→ **REQUIRED ACTION**
Write out the line with "(740, 320) = (412, 171): orange" and every later line through the end of the data below, exactly as given, with no pictures in the copy.

Object change listings:
-*-

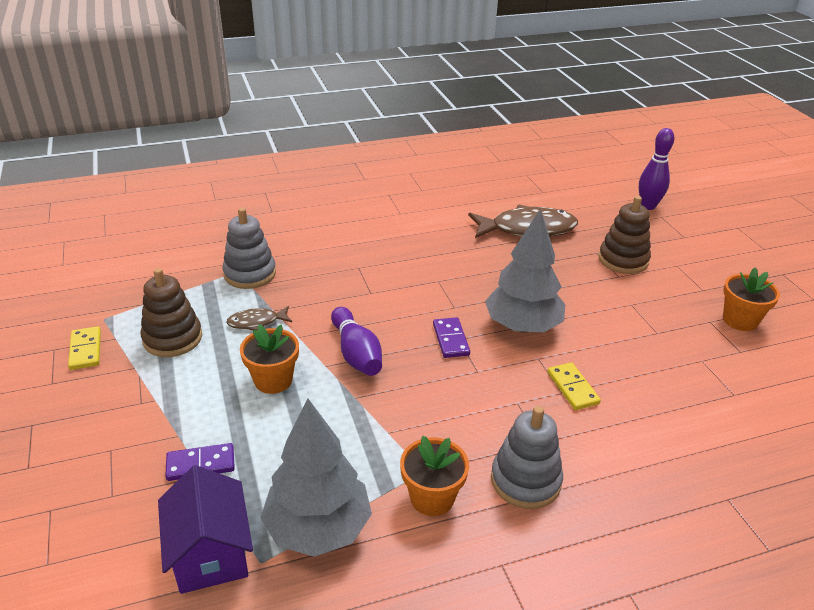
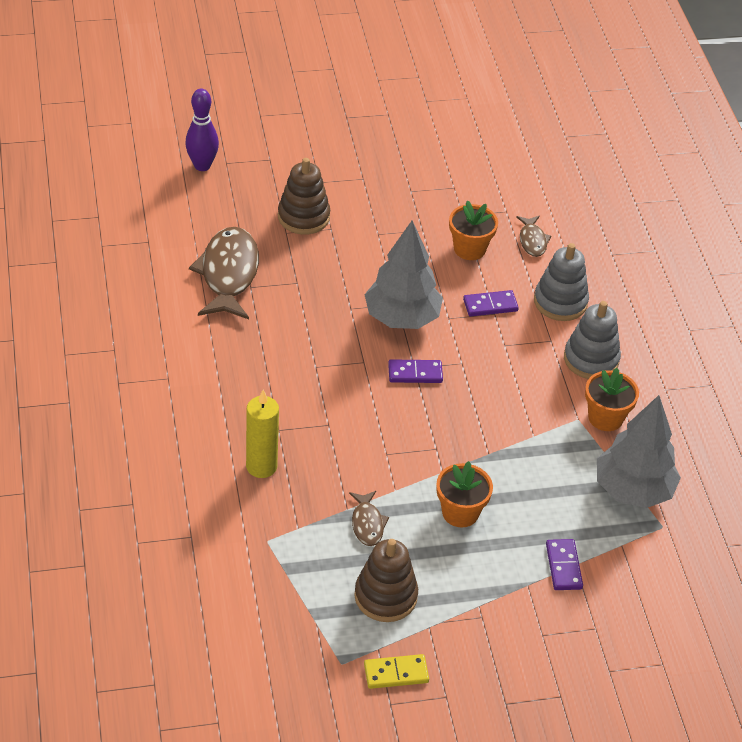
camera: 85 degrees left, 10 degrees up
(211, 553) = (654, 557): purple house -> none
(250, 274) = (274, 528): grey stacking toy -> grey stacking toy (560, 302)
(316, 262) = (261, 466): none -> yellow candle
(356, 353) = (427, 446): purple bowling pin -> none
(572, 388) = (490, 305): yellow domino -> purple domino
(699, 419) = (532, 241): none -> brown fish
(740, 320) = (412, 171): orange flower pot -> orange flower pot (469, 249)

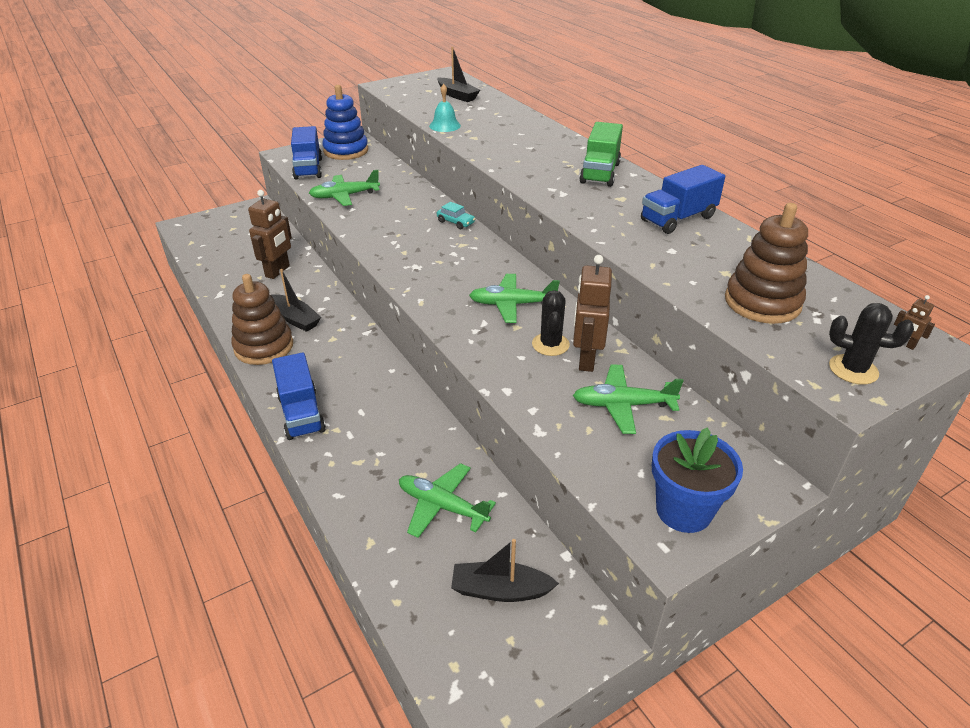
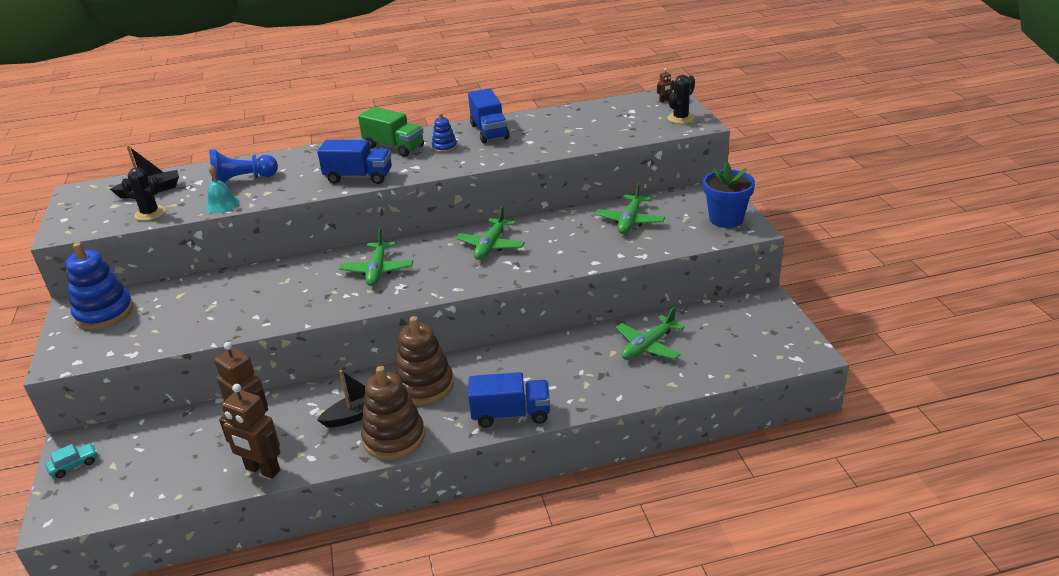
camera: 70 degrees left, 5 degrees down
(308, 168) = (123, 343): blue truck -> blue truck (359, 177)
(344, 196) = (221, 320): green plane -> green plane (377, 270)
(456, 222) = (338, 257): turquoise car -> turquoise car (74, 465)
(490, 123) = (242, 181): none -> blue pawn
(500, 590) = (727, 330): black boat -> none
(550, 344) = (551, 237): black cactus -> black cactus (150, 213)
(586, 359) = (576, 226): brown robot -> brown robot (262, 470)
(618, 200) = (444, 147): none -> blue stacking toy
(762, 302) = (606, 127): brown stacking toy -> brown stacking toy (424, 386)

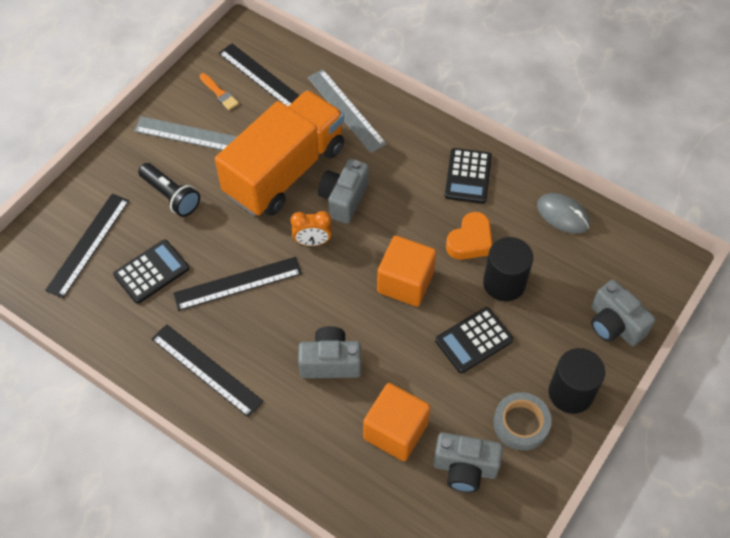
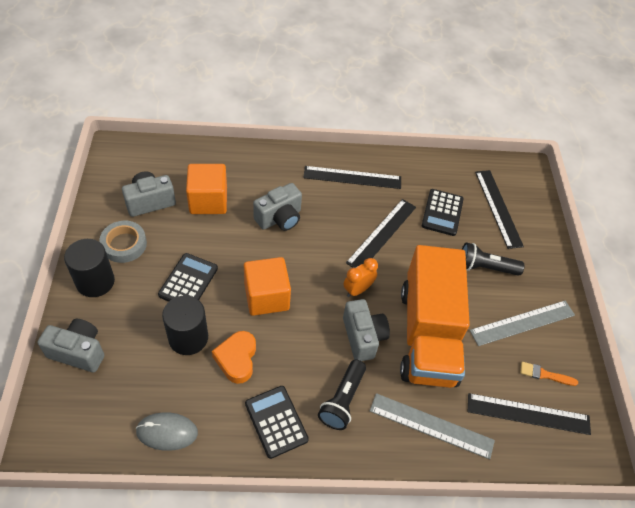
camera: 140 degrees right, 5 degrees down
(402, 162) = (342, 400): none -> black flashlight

-*-

→ **RESULT OF THE EXERCISE**
(740, 320) = (412, 171): orange flower pot -> orange flower pot (469, 249)

camera: 70 degrees left, 5 degrees down
(308, 168) = (123, 343): blue truck -> blue truck (359, 177)
(344, 196) = (221, 320): green plane -> green plane (377, 270)
(456, 222) = (338, 257): turquoise car -> turquoise car (74, 465)
(490, 123) = (242, 181): none -> blue pawn
(500, 590) = (727, 330): black boat -> none
(550, 344) = (551, 237): black cactus -> black cactus (150, 213)
(586, 359) = (576, 226): brown robot -> brown robot (262, 470)
(618, 200) = (444, 147): none -> blue stacking toy
(762, 302) = (606, 127): brown stacking toy -> brown stacking toy (424, 386)

camera: 140 degrees right, 5 degrees down
(402, 162) = (342, 400): none -> black flashlight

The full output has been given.